*** Opening DATA FOR THIS TASK ***

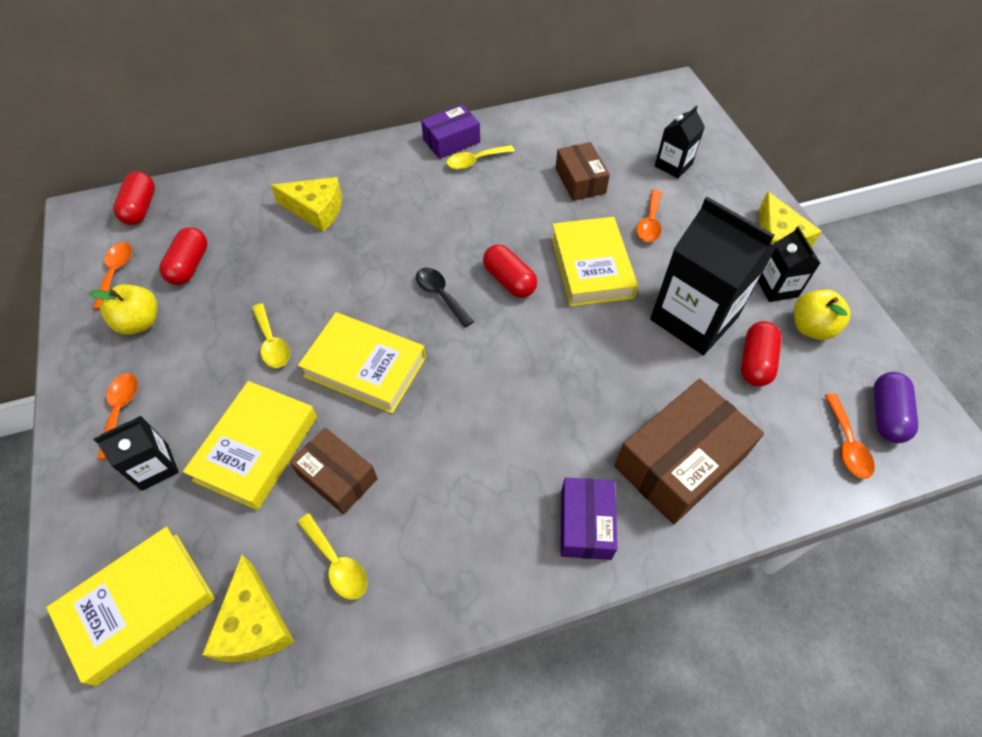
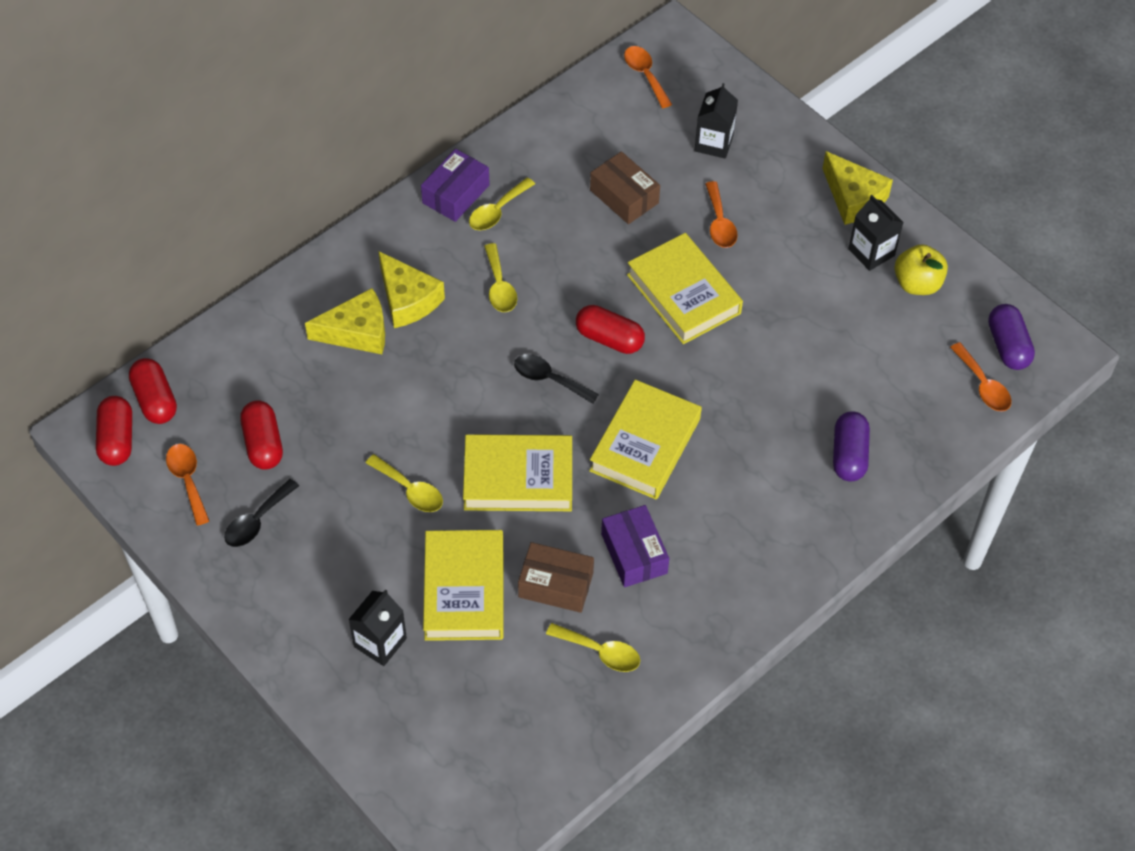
camera: 25 degrees left, 0 degrees up
(120, 410) = (307, 609): orange spoon -> orange spoon (645, 75)
(138, 606) = (452, 751): yellow book -> yellow book (645, 445)
(140, 322) = (257, 521): yellow apple -> black spoon
(254, 624) = (560, 723): yellow cheese -> yellow cheese (407, 299)
(444, 213) = (499, 286): none -> yellow spoon
(585, 524) = (792, 538): purple box -> purple box (634, 553)
(680, 461) = (849, 455): brown box -> purple capsule
(694, 318) = (806, 314): black carton -> none
(755, 362) = (879, 337): red capsule -> red capsule (117, 439)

*** Closing DATA FOR THIS TASK ***

| AIM OF THE EXERCISE |
The exercise is to copy out every line above that has the word "spoon" in it.

| OUTPUT BELOW |
(120, 410) = (307, 609): orange spoon -> orange spoon (645, 75)
(140, 322) = (257, 521): yellow apple -> black spoon
(444, 213) = (499, 286): none -> yellow spoon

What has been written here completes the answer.